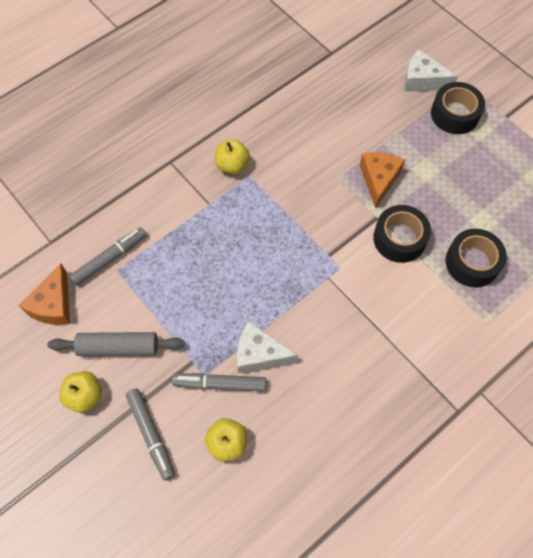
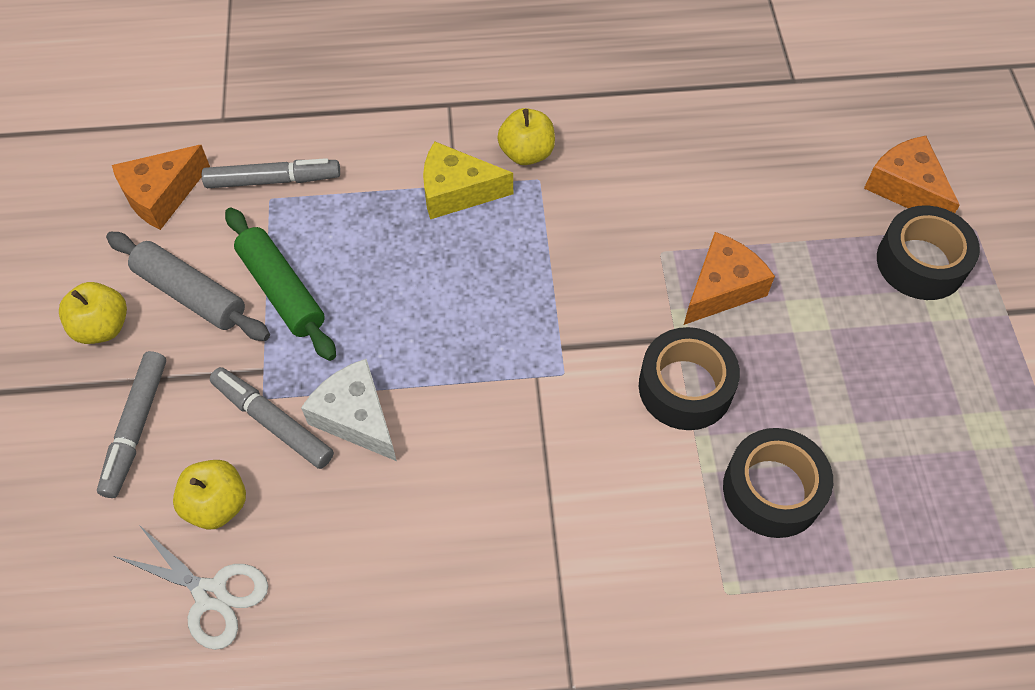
camera: 35 degrees right, 5 degrees down
(166, 314) = (282, 290): none -> green rolling pin
(213, 207) = (457, 191): none -> yellow cheese
(262, 487) = (211, 594): none -> white scissors
(422, 80) = (906, 188): white cheese -> orange cheese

Brief ▸
All lines in the records above that contain "white" are to be reported.

Exercise solution ▸
(262, 487) = (211, 594): none -> white scissors
(422, 80) = (906, 188): white cheese -> orange cheese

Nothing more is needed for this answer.